◆ PROBLEM TO SOLVE ◆
Write out all of the entries that follow, word for word, but skip the pictures.

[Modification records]
↓↓↓

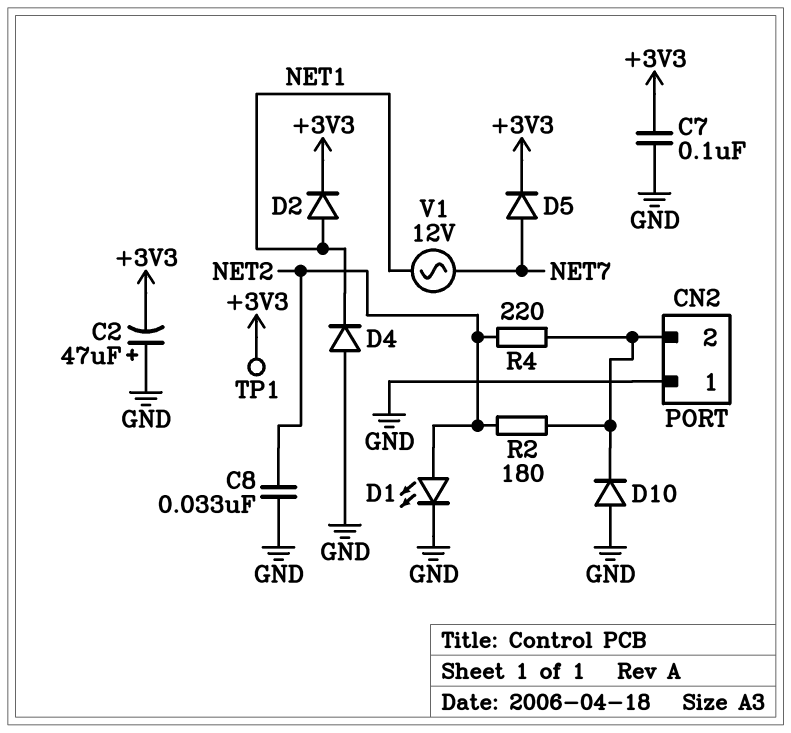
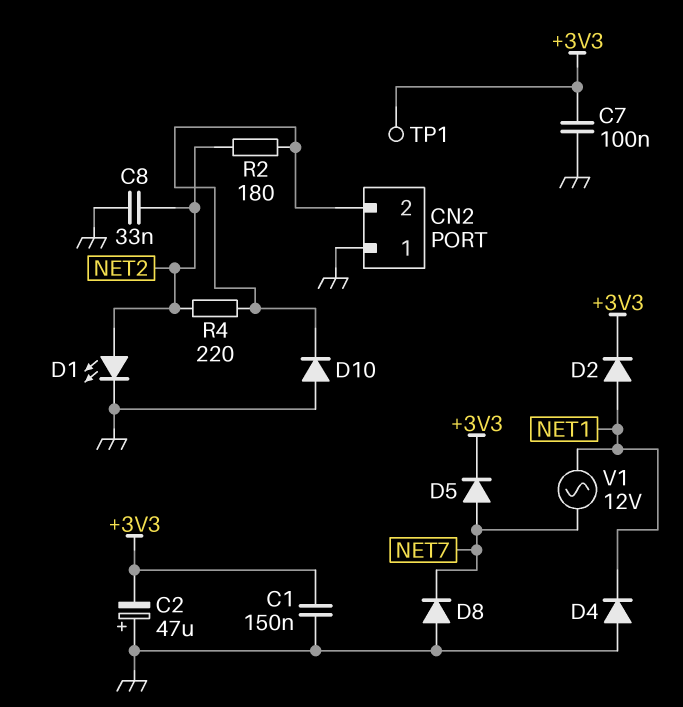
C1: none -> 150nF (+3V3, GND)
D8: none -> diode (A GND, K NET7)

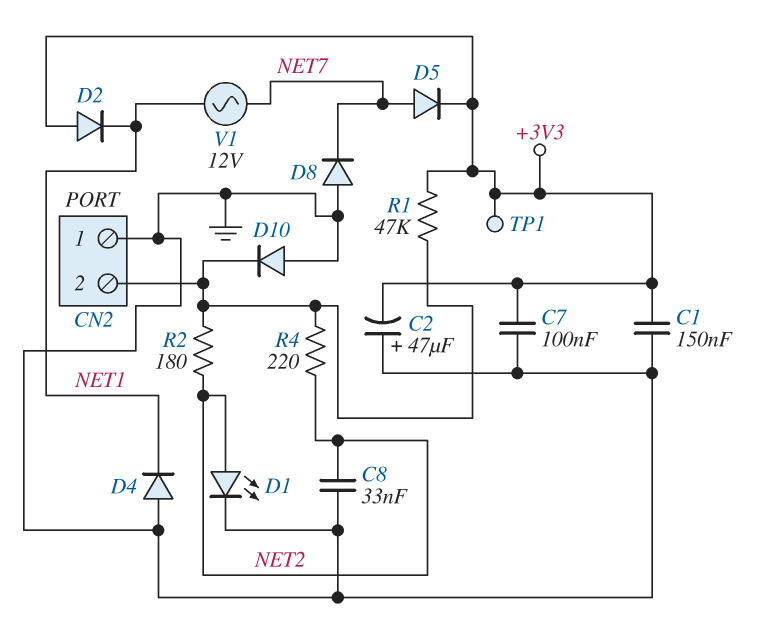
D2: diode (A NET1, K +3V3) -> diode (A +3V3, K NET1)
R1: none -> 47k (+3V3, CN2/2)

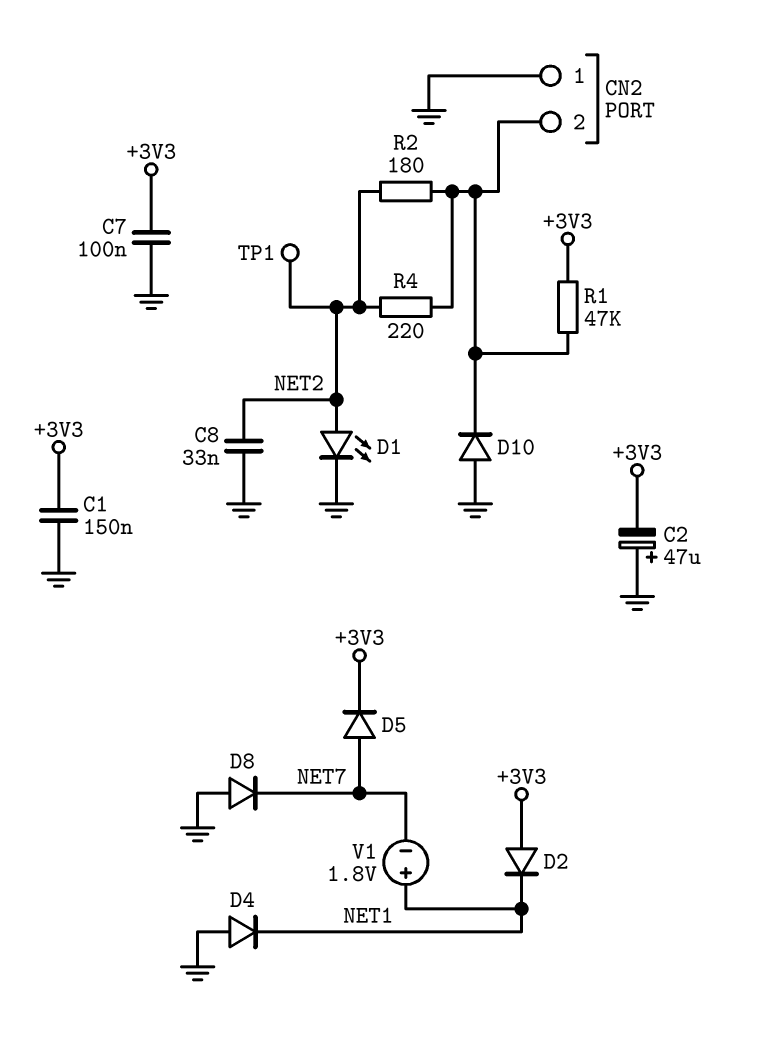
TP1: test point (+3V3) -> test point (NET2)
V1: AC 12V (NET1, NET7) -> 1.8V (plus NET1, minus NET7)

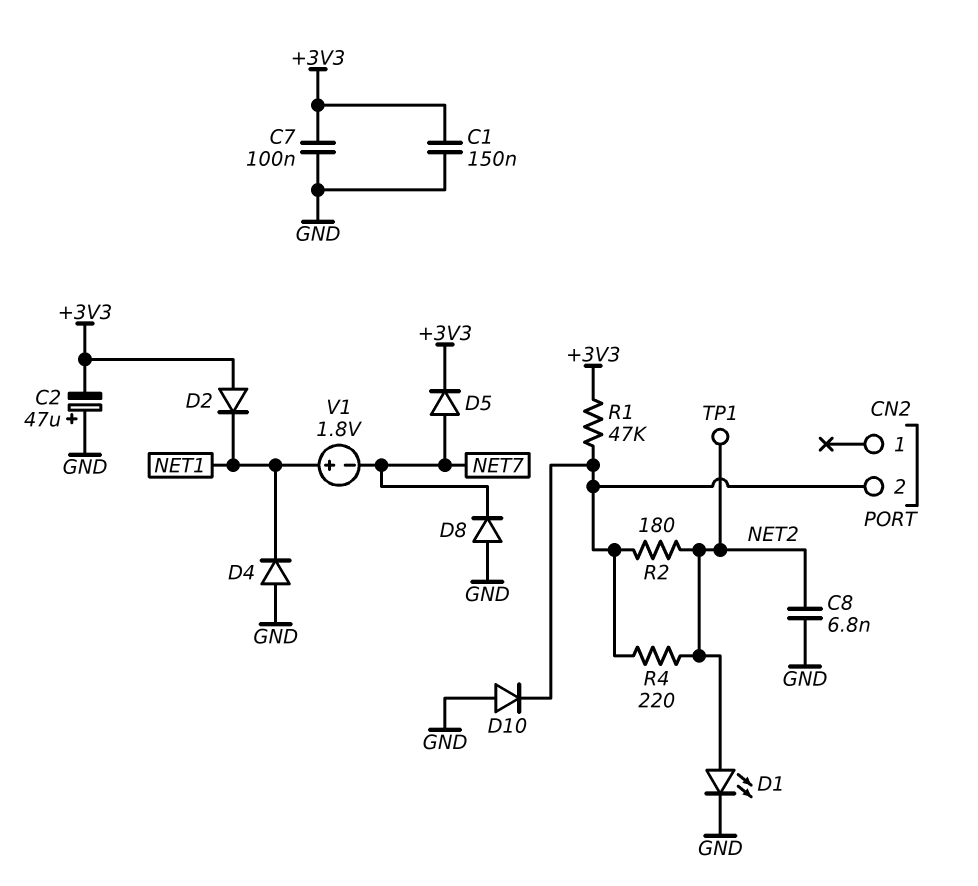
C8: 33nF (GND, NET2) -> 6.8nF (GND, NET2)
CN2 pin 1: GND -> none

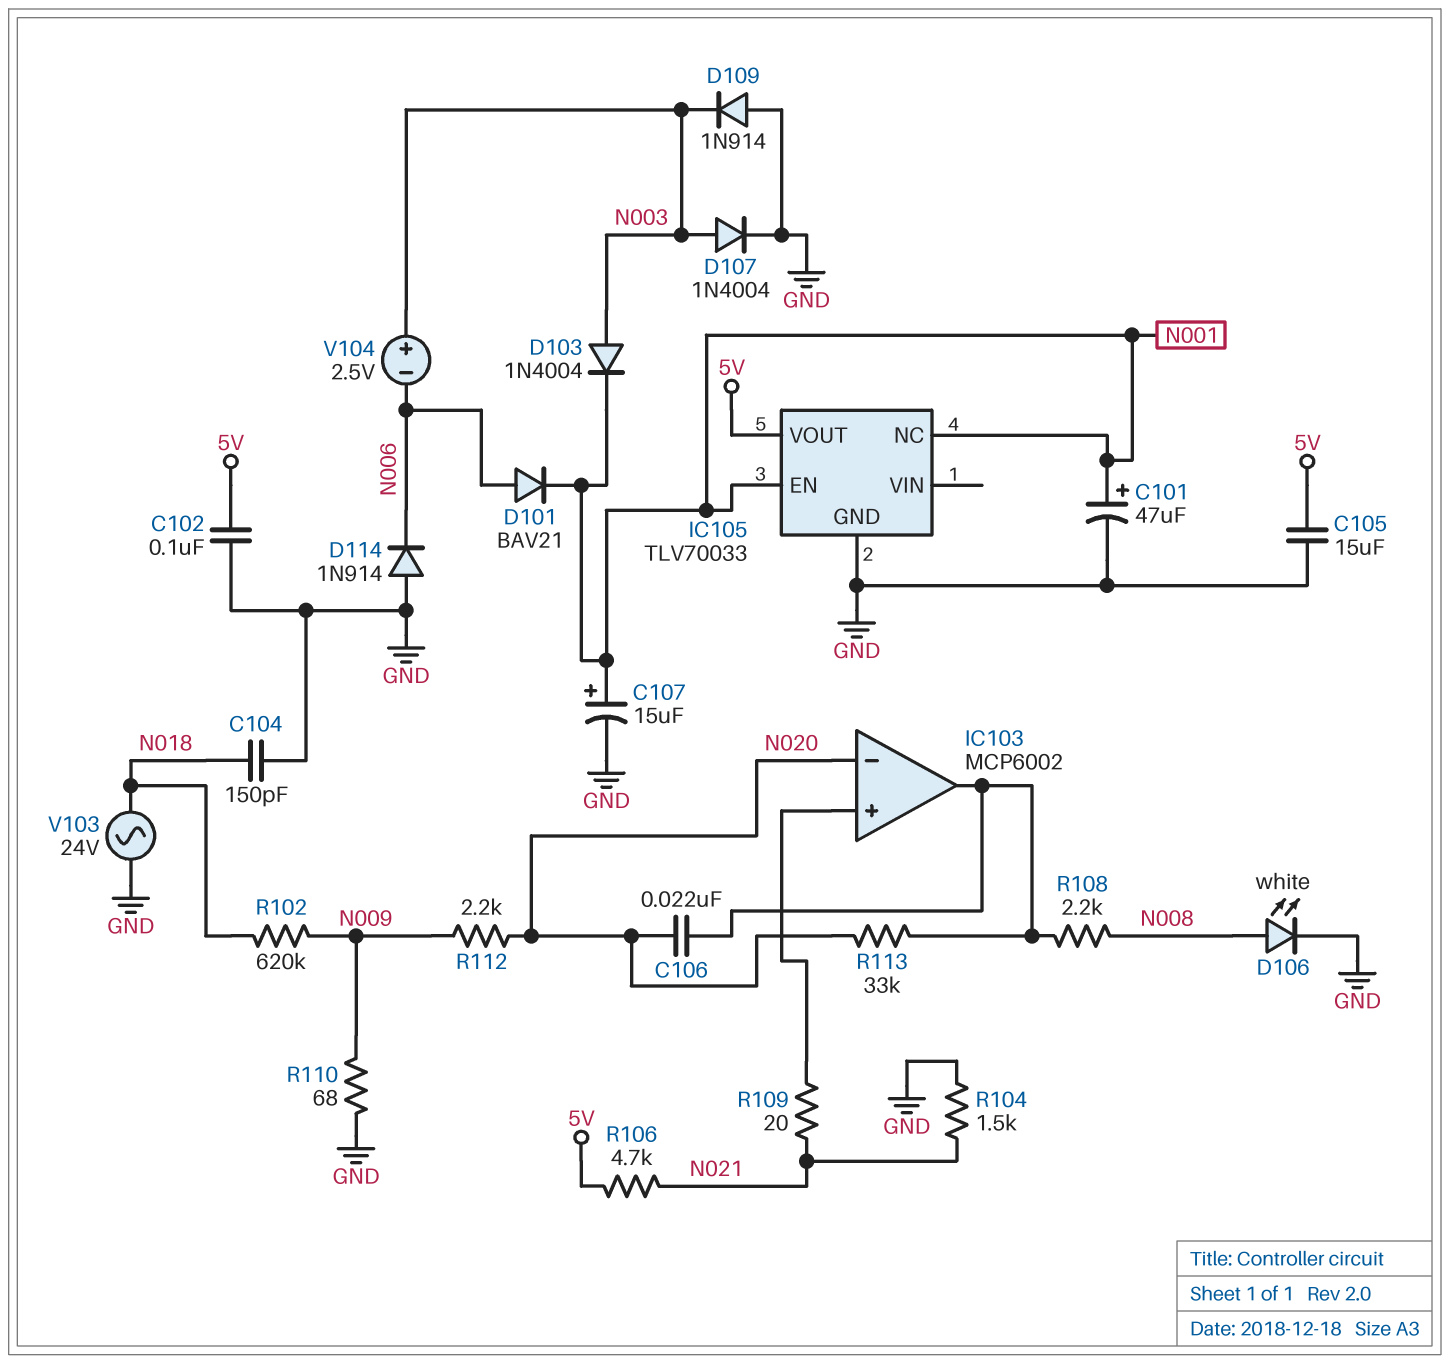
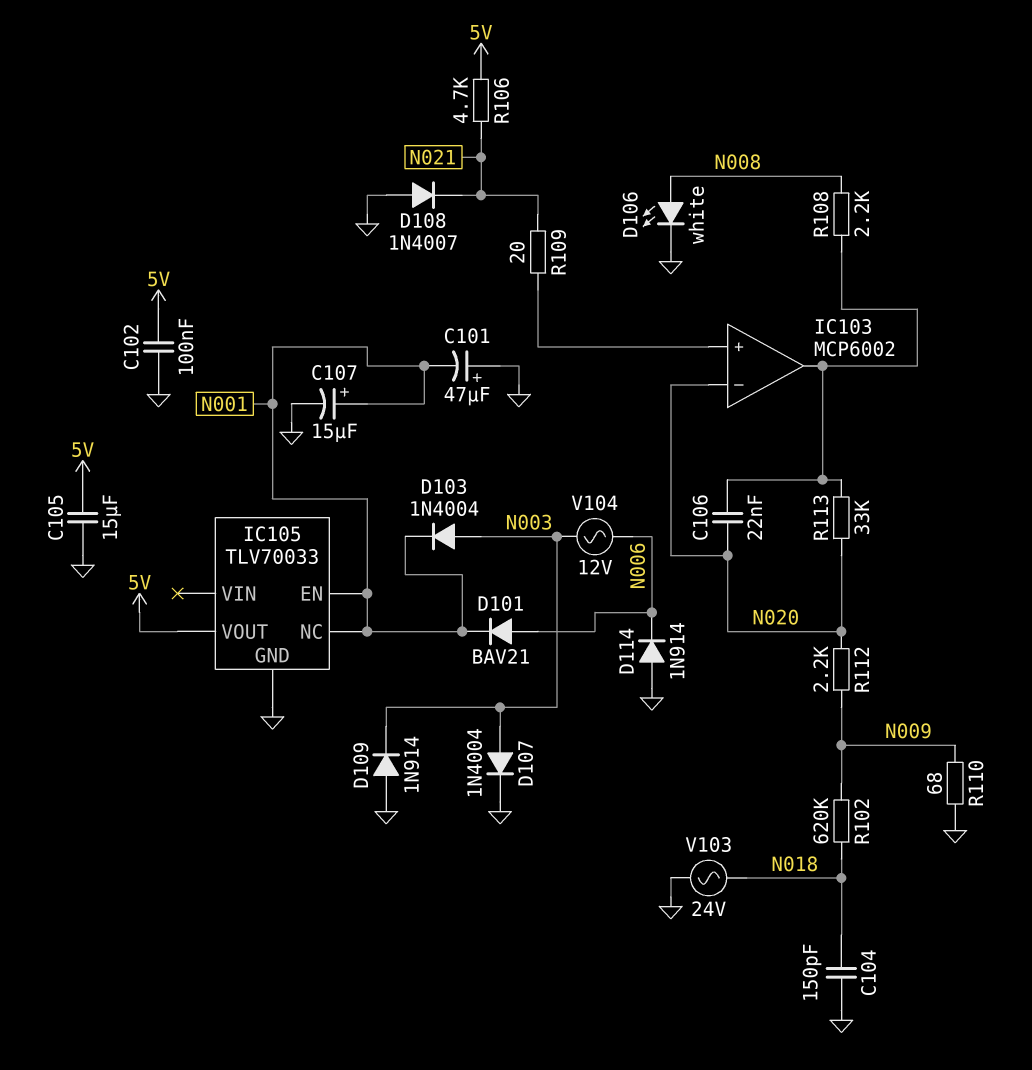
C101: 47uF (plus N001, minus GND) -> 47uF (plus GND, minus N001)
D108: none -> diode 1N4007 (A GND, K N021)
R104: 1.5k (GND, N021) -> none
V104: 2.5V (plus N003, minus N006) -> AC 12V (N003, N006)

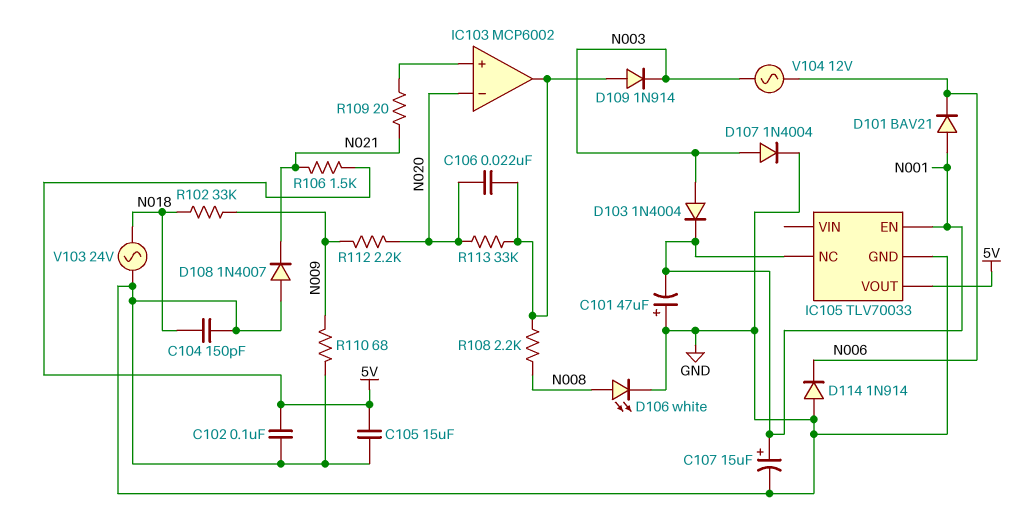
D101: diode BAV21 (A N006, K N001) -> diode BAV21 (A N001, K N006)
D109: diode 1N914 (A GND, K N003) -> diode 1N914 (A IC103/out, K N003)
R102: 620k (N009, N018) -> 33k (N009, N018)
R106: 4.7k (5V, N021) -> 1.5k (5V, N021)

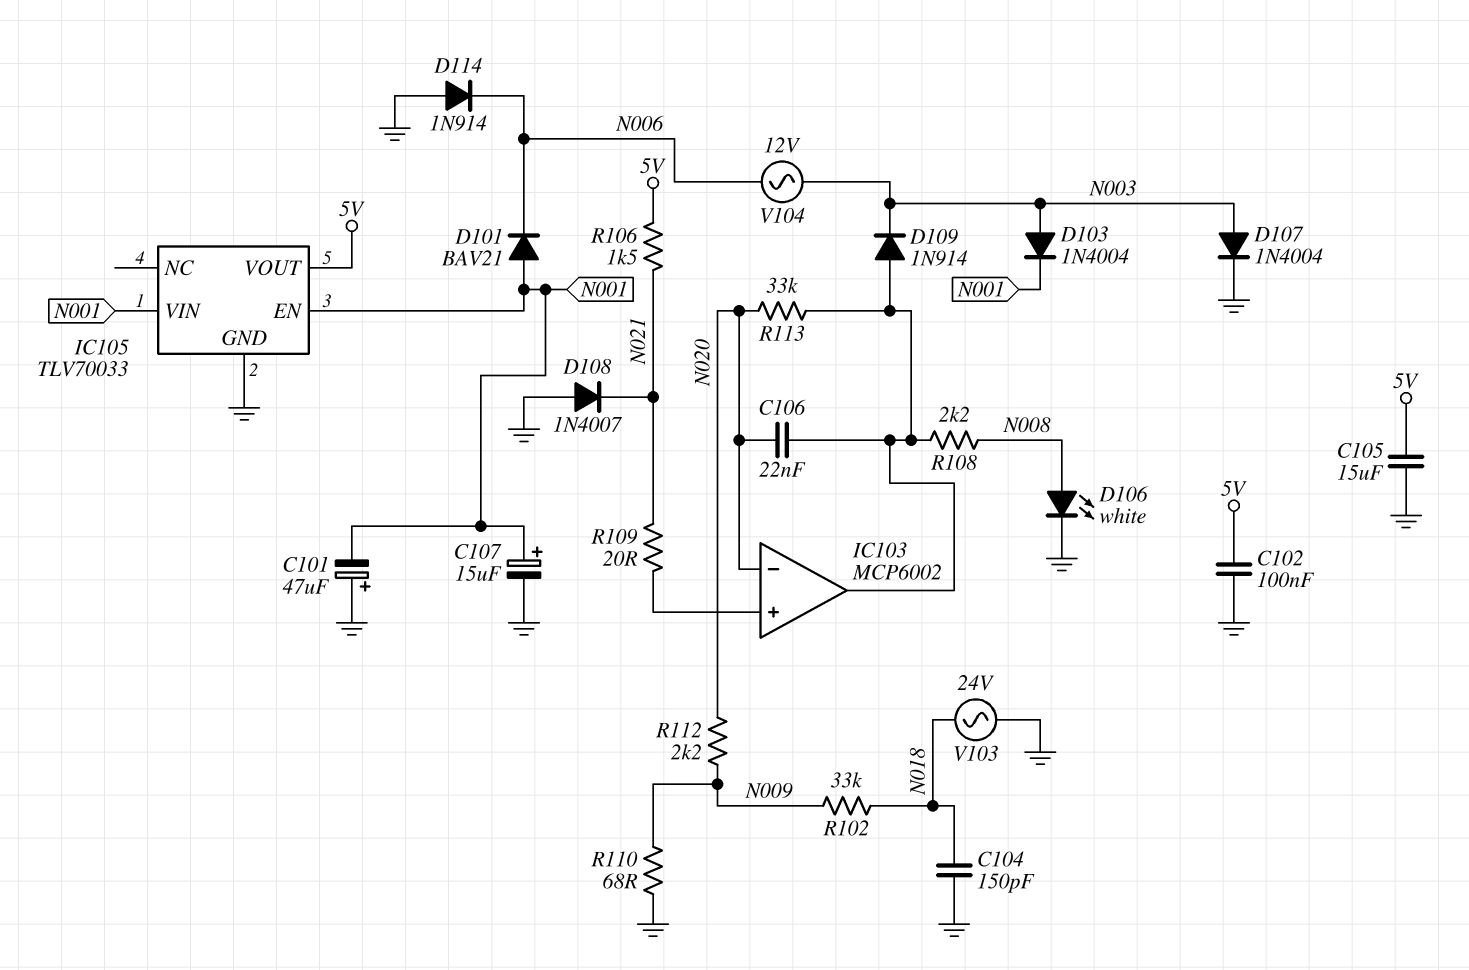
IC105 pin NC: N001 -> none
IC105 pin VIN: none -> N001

↑↑↑

◆ ANSWER SECTION ◆
C1: none -> 150nF (+3V3, GND)
D8: none -> diode (A GND, K NET7)

D2: diode (A NET1, K +3V3) -> diode (A +3V3, K NET1)
R1: none -> 47k (+3V3, CN2/2)

TP1: test point (+3V3) -> test point (NET2)
V1: AC 12V (NET1, NET7) -> 1.8V (plus NET1, minus NET7)

C8: 33nF (GND, NET2) -> 6.8nF (GND, NET2)
CN2 pin 1: GND -> none

C101: 47uF (plus N001, minus GND) -> 47uF (plus GND, minus N001)
D108: none -> diode 1N4007 (A GND, K N021)
R104: 1.5k (GND, N021) -> none
V104: 2.5V (plus N003, minus N006) -> AC 12V (N003, N006)

D101: diode BAV21 (A N006, K N001) -> diode BAV21 (A N001, K N006)
D109: diode 1N914 (A GND, K N003) -> diode 1N914 (A IC103/out, K N003)
R102: 620k (N009, N018) -> 33k (N009, N018)
R106: 4.7k (5V, N021) -> 1.5k (5V, N021)

IC105 pin NC: N001 -> none
IC105 pin VIN: none -> N001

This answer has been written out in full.